__Task to carry out__. When you write out the listing, keep each word exactly as it stands but include none of its images.

__Extracted information__.
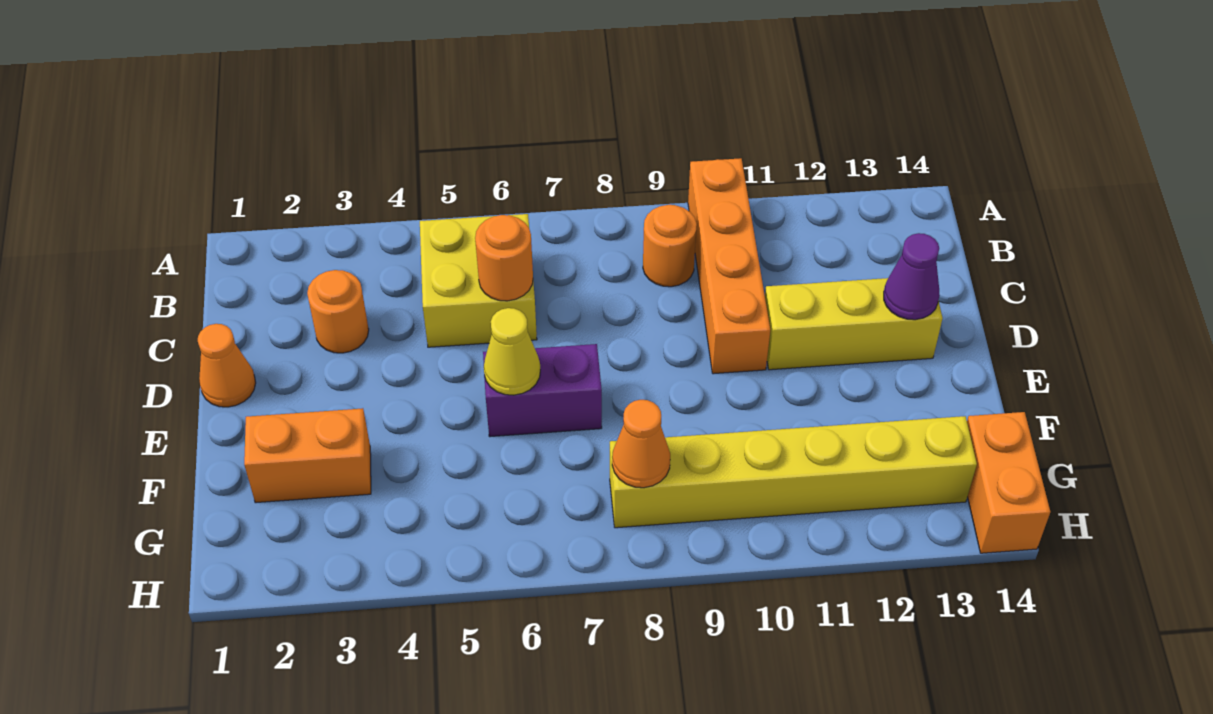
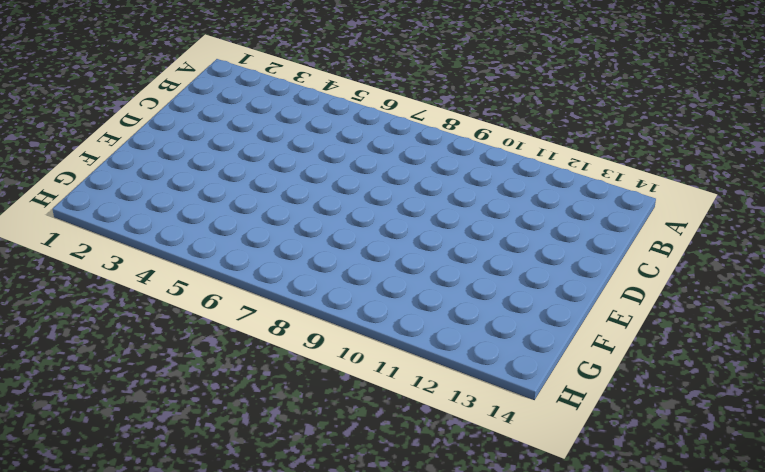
none -> orange brick A10:D10 level 1
none -> yellow brick B5:C6 level 1
none -> orange round brick B9 level 1

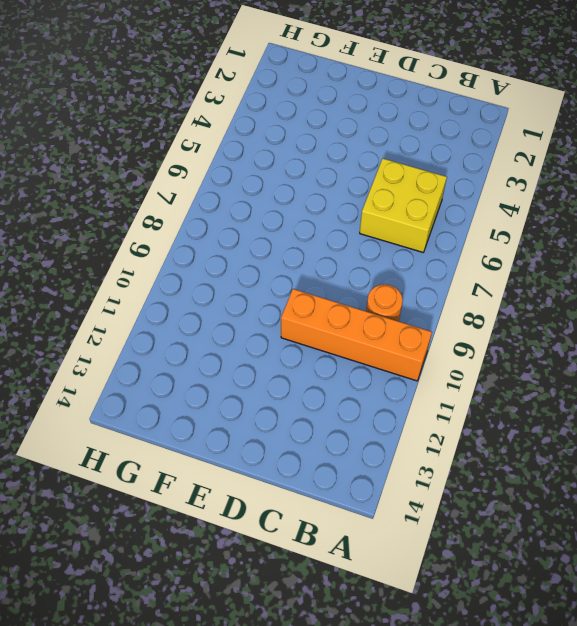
none -> orange round brick C3 level 1
none -> orange cone D1 level 1
none -> yellow brick D11:D13 level 1

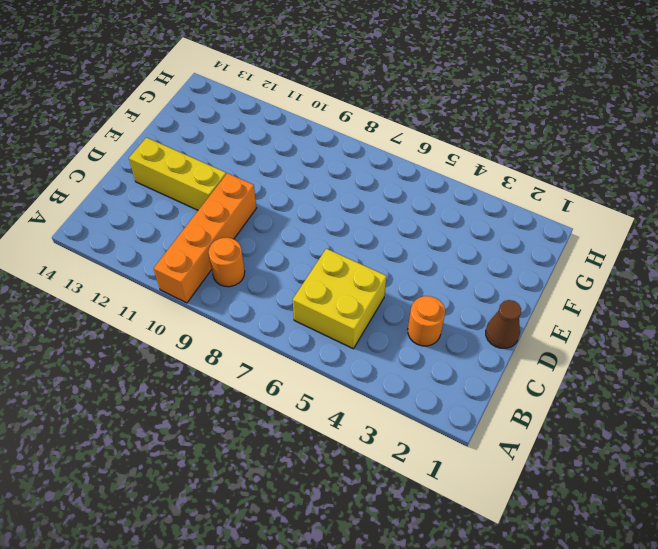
brown cone D1 level 1 -> orange cone D1 level 1
none -> purple brick E6:E7 level 1
none -> orange brick F2:F3 level 1
none -> yellow brick G8:G13 level 1

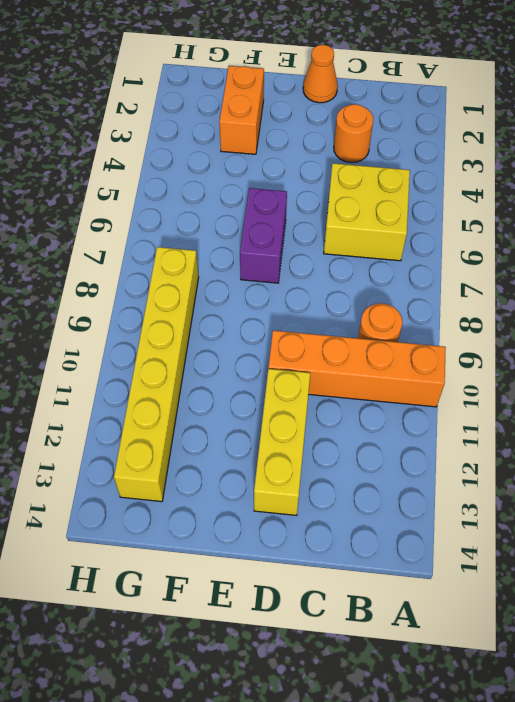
none -> orange brick G14:H14 level 1
none -> orange round brick C6 level 2
none -> purple cone D13 level 2

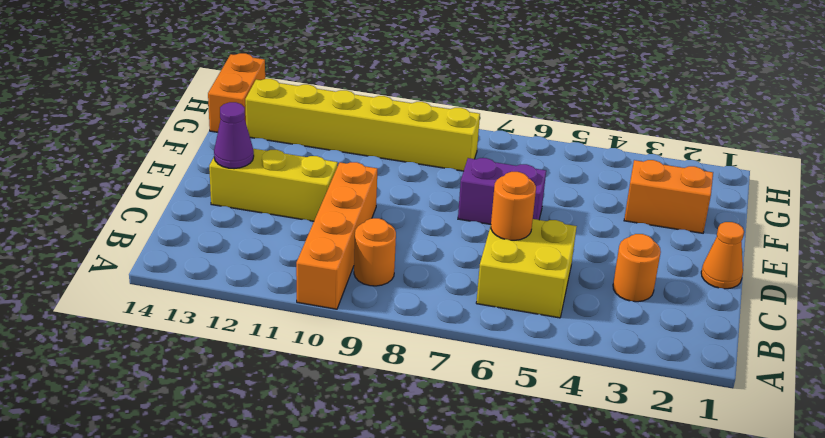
none -> yellow cone E6 level 2
none -> orange cone G8 level 2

__Answer space__.
none -> orange brick A10:D10 level 1
none -> yellow brick B5:C6 level 1
none -> orange round brick B9 level 1

none -> orange round brick C3 level 1
none -> orange cone D1 level 1
none -> yellow brick D11:D13 level 1

brown cone D1 level 1 -> orange cone D1 level 1
none -> purple brick E6:E7 level 1
none -> orange brick F2:F3 level 1
none -> yellow brick G8:G13 level 1

none -> orange brick G14:H14 level 1
none -> orange round brick C6 level 2
none -> purple cone D13 level 2

none -> yellow cone E6 level 2
none -> orange cone G8 level 2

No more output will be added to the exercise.